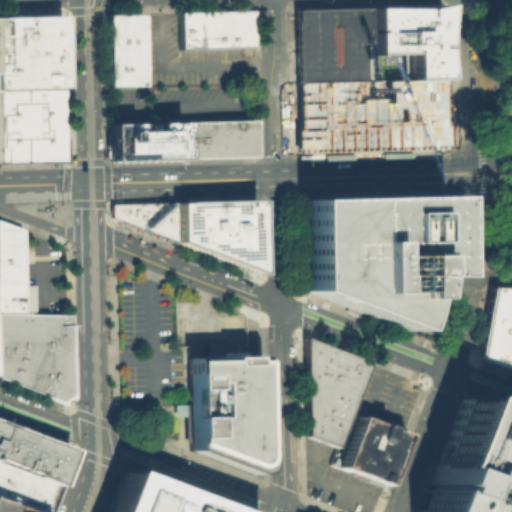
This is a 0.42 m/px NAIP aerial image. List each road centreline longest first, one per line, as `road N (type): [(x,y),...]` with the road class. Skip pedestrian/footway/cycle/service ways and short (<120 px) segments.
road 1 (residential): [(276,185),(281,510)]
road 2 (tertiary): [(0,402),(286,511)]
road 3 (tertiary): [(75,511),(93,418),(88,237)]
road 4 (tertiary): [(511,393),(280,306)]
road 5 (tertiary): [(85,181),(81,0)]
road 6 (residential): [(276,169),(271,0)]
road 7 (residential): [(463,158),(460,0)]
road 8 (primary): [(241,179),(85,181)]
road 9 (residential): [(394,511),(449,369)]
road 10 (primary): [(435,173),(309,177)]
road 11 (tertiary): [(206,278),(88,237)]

+--

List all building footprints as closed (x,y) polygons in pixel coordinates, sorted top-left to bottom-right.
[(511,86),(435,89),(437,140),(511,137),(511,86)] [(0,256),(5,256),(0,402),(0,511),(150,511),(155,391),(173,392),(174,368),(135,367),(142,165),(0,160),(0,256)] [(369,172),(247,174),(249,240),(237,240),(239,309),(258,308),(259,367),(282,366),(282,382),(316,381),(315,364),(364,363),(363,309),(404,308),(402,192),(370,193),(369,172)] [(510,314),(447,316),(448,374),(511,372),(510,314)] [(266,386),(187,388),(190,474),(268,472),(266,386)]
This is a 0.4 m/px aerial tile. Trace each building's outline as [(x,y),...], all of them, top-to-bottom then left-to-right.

+--

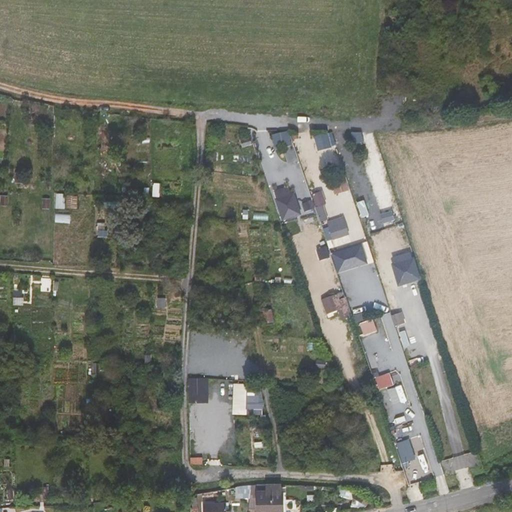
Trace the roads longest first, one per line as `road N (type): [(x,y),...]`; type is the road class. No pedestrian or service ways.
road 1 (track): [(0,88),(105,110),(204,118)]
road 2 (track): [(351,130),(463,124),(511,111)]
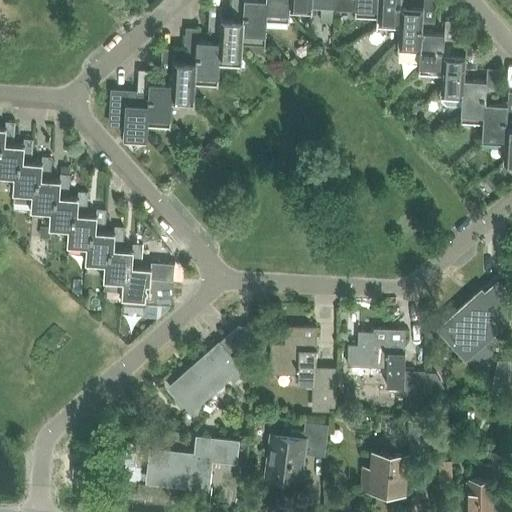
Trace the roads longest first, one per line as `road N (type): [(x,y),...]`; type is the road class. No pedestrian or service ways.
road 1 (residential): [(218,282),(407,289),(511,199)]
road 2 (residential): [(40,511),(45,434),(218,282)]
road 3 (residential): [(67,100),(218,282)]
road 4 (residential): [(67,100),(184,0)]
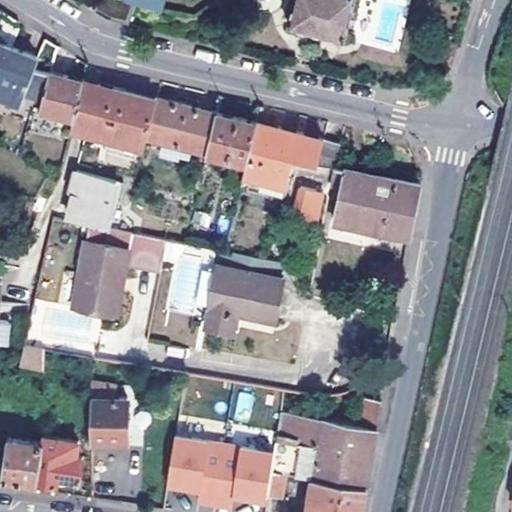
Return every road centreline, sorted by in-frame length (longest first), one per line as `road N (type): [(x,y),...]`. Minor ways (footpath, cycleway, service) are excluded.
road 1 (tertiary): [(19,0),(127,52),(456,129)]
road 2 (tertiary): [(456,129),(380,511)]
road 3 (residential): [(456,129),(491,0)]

+--

* [Directions] Convert the records starting at the line that contains "Return every road" and ending at the line that contains "road 3 (residential): [(456,129),(491,0)]" into a two-column CSV with the columns input and output, one row per text and its answer. Put each value in a single quoted field, with line breaks replaced by spaces.

* [Problem solution]
input,output
"Return every road centreline, sorted by in-frame length (longest first), one per line as `road N (type): [(x,y),...]`. Minor ways (footpath, cycleway, service) are excluded.","road 1 (tertiary): [(19,0),(127,52),(456,129)] road 2 (tertiary): [(456,129),(380,511)] road 3 (residential): [(456,129),(491,0)]"